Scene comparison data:
┄┄┄┄┄┄

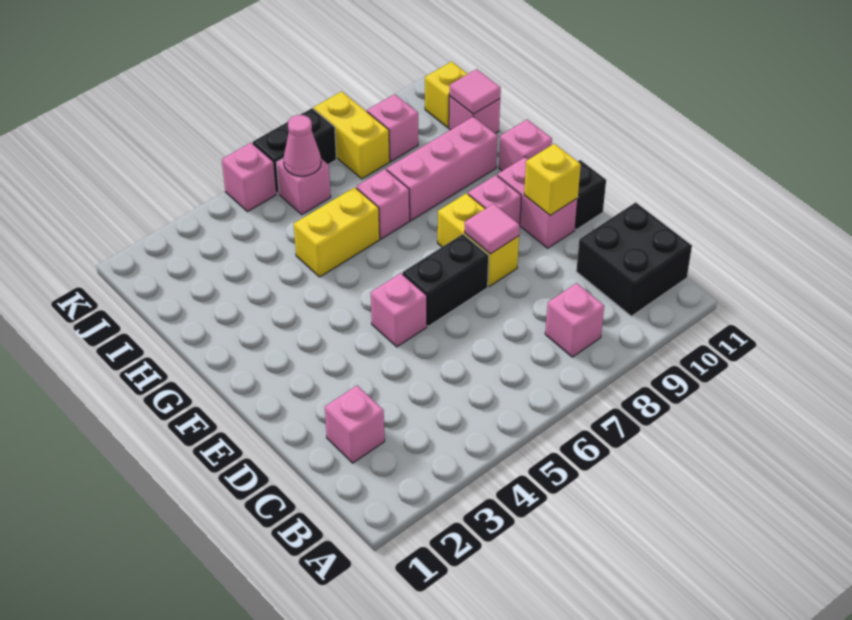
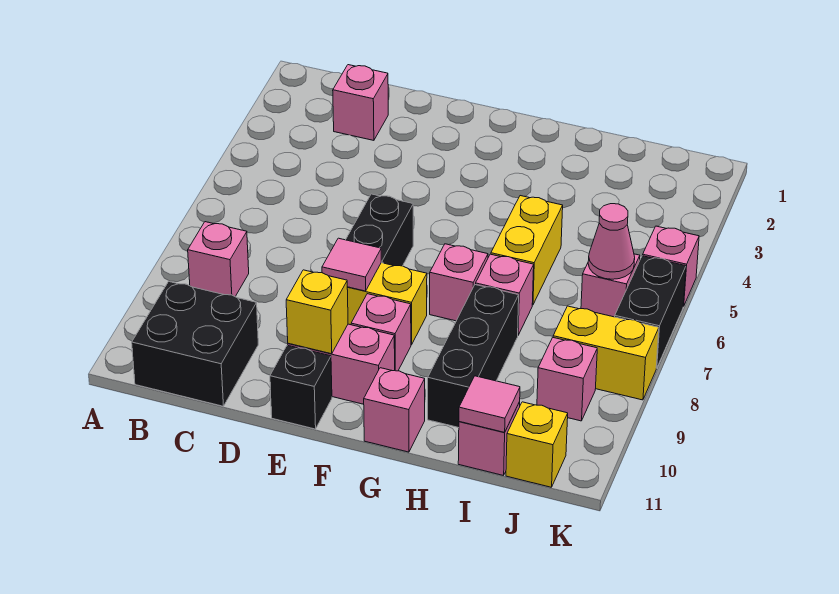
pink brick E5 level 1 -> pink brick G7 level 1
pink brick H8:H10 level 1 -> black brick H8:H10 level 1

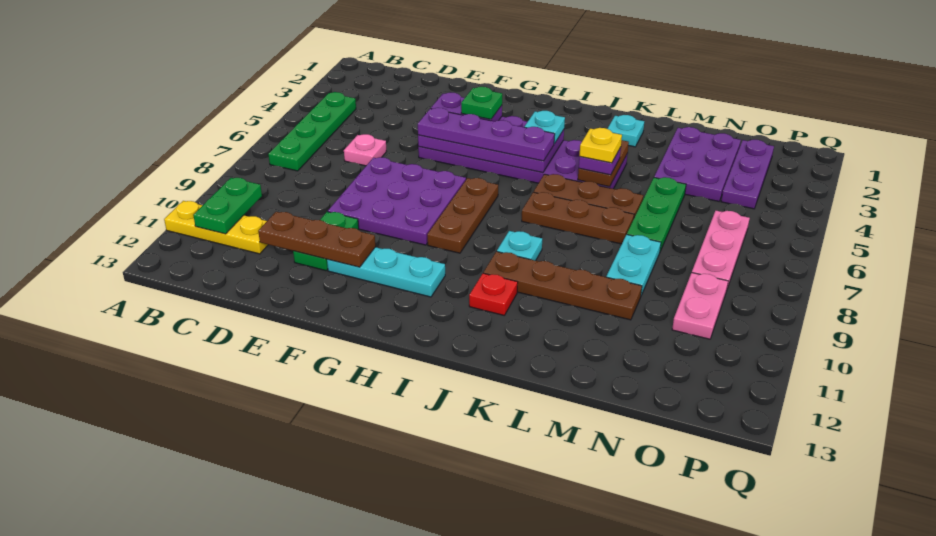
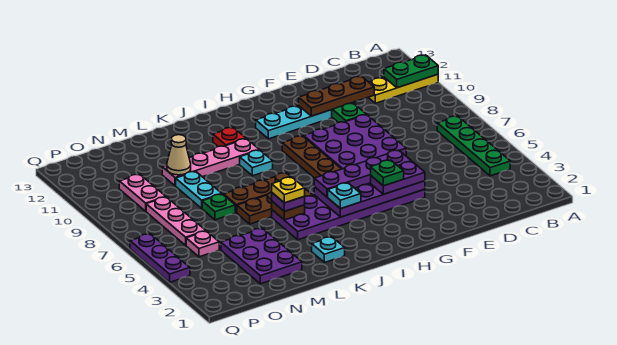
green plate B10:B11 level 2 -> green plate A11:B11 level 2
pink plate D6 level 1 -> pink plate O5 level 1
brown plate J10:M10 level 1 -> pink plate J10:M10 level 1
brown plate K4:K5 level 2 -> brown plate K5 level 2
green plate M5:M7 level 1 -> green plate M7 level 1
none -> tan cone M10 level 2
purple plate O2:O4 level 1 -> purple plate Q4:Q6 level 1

┄┄┄┄┄┄

What you are asked to do:
Reproduce, word for word, the lines of the data from the one that contains "green plate M5:M7" to the end, both ends included.

Answer for the task:
green plate M5:M7 level 1 -> green plate M7 level 1
none -> tan cone M10 level 2
purple plate O2:O4 level 1 -> purple plate Q4:Q6 level 1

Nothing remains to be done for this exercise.